_What to do_
Give the line with "exchanged | rukabaru" again, along with every line below it to the end of the records, word for word.

_Records for this exercise_
---

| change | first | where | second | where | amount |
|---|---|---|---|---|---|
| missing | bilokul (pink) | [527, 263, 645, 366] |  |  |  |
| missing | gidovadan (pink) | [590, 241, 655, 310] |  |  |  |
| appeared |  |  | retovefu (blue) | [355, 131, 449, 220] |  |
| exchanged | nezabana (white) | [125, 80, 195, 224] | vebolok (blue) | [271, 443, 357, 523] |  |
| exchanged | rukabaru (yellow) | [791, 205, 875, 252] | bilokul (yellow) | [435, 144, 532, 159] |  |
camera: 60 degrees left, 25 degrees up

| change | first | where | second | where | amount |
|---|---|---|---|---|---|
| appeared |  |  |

---

_Answer area_
| exchanged | rukabaru (yellow) | [791, 205, 875, 252] | bilokul (yellow) | [435, 144, 532, 159] |  |
camera: 60 degrees left, 25 degrees up

| change | first | where | second | where | amount |
|---|---|---|---|---|---|
| appeared |  |  |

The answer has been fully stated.